* _Exercise aim_: Copy out all the records exactly.

Colored object listings:
--- START ---
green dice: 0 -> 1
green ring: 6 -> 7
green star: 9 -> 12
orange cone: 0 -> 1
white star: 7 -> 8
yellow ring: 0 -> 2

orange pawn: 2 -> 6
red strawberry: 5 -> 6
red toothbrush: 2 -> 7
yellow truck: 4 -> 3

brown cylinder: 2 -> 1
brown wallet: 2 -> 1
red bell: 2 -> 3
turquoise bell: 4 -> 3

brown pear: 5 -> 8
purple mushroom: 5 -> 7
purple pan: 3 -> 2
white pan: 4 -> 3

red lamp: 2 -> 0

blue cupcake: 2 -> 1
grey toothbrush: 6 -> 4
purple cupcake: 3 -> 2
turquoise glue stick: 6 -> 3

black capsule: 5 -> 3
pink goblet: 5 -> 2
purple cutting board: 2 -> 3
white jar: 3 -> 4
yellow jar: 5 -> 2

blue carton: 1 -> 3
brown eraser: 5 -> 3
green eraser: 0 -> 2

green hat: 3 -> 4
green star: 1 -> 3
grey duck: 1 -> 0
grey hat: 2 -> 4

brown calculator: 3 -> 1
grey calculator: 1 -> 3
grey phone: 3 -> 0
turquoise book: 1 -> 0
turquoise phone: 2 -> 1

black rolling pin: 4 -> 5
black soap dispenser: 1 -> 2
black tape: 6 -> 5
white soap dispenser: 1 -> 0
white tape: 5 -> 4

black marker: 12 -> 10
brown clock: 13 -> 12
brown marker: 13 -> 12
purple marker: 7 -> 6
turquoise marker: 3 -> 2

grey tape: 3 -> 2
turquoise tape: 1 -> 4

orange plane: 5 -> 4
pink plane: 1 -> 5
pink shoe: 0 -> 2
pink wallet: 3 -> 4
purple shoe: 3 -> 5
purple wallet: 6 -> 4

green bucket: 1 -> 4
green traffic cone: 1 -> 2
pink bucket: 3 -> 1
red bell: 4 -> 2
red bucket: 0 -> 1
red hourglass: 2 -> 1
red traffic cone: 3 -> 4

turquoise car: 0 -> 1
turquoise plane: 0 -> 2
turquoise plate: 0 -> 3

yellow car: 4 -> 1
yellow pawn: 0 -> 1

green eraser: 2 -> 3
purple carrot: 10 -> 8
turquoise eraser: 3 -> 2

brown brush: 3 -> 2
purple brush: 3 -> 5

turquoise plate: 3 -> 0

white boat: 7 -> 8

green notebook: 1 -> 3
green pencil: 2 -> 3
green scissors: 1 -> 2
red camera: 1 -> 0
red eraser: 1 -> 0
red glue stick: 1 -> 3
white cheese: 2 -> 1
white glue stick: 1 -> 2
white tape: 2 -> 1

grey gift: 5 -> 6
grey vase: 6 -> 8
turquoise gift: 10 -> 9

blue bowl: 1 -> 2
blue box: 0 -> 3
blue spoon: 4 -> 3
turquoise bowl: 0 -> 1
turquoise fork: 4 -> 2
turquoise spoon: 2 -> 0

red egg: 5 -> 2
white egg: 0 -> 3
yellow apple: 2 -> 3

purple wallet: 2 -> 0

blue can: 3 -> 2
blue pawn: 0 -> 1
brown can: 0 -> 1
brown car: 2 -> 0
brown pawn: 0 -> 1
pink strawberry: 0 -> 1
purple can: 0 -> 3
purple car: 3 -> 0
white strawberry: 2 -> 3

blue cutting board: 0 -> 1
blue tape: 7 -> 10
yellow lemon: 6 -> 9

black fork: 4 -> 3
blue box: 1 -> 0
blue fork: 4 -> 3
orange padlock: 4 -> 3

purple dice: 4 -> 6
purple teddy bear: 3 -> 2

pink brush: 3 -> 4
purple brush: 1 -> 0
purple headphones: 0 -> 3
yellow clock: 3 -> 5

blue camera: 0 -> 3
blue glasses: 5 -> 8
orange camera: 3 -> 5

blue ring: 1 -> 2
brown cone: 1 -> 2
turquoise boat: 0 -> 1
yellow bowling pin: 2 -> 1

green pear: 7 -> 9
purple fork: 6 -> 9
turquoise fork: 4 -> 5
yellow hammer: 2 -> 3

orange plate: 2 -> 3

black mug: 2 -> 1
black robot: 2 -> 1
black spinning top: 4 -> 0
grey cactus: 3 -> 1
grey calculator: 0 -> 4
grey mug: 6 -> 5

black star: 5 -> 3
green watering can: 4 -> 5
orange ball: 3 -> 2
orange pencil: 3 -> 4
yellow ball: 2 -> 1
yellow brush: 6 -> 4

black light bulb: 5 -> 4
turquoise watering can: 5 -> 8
--- END ---
* _Exercise answer_:
green dice: 0 -> 1
green ring: 6 -> 7
green star: 9 -> 12
orange cone: 0 -> 1
white star: 7 -> 8
yellow ring: 0 -> 2

orange pawn: 2 -> 6
red strawberry: 5 -> 6
red toothbrush: 2 -> 7
yellow truck: 4 -> 3

brown cylinder: 2 -> 1
brown wallet: 2 -> 1
red bell: 2 -> 3
turquoise bell: 4 -> 3

brown pear: 5 -> 8
purple mushroom: 5 -> 7
purple pan: 3 -> 2
white pan: 4 -> 3

red lamp: 2 -> 0

blue cupcake: 2 -> 1
grey toothbrush: 6 -> 4
purple cupcake: 3 -> 2
turquoise glue stick: 6 -> 3

black capsule: 5 -> 3
pink goblet: 5 -> 2
purple cutting board: 2 -> 3
white jar: 3 -> 4
yellow jar: 5 -> 2

blue carton: 1 -> 3
brown eraser: 5 -> 3
green eraser: 0 -> 2

green hat: 3 -> 4
green star: 1 -> 3
grey duck: 1 -> 0
grey hat: 2 -> 4

brown calculator: 3 -> 1
grey calculator: 1 -> 3
grey phone: 3 -> 0
turquoise book: 1 -> 0
turquoise phone: 2 -> 1

black rolling pin: 4 -> 5
black soap dispenser: 1 -> 2
black tape: 6 -> 5
white soap dispenser: 1 -> 0
white tape: 5 -> 4

black marker: 12 -> 10
brown clock: 13 -> 12
brown marker: 13 -> 12
purple marker: 7 -> 6
turquoise marker: 3 -> 2

grey tape: 3 -> 2
turquoise tape: 1 -> 4

orange plane: 5 -> 4
pink plane: 1 -> 5
pink shoe: 0 -> 2
pink wallet: 3 -> 4
purple shoe: 3 -> 5
purple wallet: 6 -> 4

green bucket: 1 -> 4
green traffic cone: 1 -> 2
pink bucket: 3 -> 1
red bell: 4 -> 2
red bucket: 0 -> 1
red hourglass: 2 -> 1
red traffic cone: 3 -> 4

turquoise car: 0 -> 1
turquoise plane: 0 -> 2
turquoise plate: 0 -> 3

yellow car: 4 -> 1
yellow pawn: 0 -> 1

green eraser: 2 -> 3
purple carrot: 10 -> 8
turquoise eraser: 3 -> 2

brown brush: 3 -> 2
purple brush: 3 -> 5

turquoise plate: 3 -> 0

white boat: 7 -> 8

green notebook: 1 -> 3
green pencil: 2 -> 3
green scissors: 1 -> 2
red camera: 1 -> 0
red eraser: 1 -> 0
red glue stick: 1 -> 3
white cheese: 2 -> 1
white glue stick: 1 -> 2
white tape: 2 -> 1

grey gift: 5 -> 6
grey vase: 6 -> 8
turquoise gift: 10 -> 9

blue bowl: 1 -> 2
blue box: 0 -> 3
blue spoon: 4 -> 3
turquoise bowl: 0 -> 1
turquoise fork: 4 -> 2
turquoise spoon: 2 -> 0

red egg: 5 -> 2
white egg: 0 -> 3
yellow apple: 2 -> 3

purple wallet: 2 -> 0

blue can: 3 -> 2
blue pawn: 0 -> 1
brown can: 0 -> 1
brown car: 2 -> 0
brown pawn: 0 -> 1
pink strawberry: 0 -> 1
purple can: 0 -> 3
purple car: 3 -> 0
white strawberry: 2 -> 3

blue cutting board: 0 -> 1
blue tape: 7 -> 10
yellow lemon: 6 -> 9

black fork: 4 -> 3
blue box: 1 -> 0
blue fork: 4 -> 3
orange padlock: 4 -> 3

purple dice: 4 -> 6
purple teddy bear: 3 -> 2

pink brush: 3 -> 4
purple brush: 1 -> 0
purple headphones: 0 -> 3
yellow clock: 3 -> 5

blue camera: 0 -> 3
blue glasses: 5 -> 8
orange camera: 3 -> 5

blue ring: 1 -> 2
brown cone: 1 -> 2
turquoise boat: 0 -> 1
yellow bowling pin: 2 -> 1

green pear: 7 -> 9
purple fork: 6 -> 9
turquoise fork: 4 -> 5
yellow hammer: 2 -> 3

orange plate: 2 -> 3

black mug: 2 -> 1
black robot: 2 -> 1
black spinning top: 4 -> 0
grey cactus: 3 -> 1
grey calculator: 0 -> 4
grey mug: 6 -> 5

black star: 5 -> 3
green watering can: 4 -> 5
orange ball: 3 -> 2
orange pencil: 3 -> 4
yellow ball: 2 -> 1
yellow brush: 6 -> 4

black light bulb: 5 -> 4
turquoise watering can: 5 -> 8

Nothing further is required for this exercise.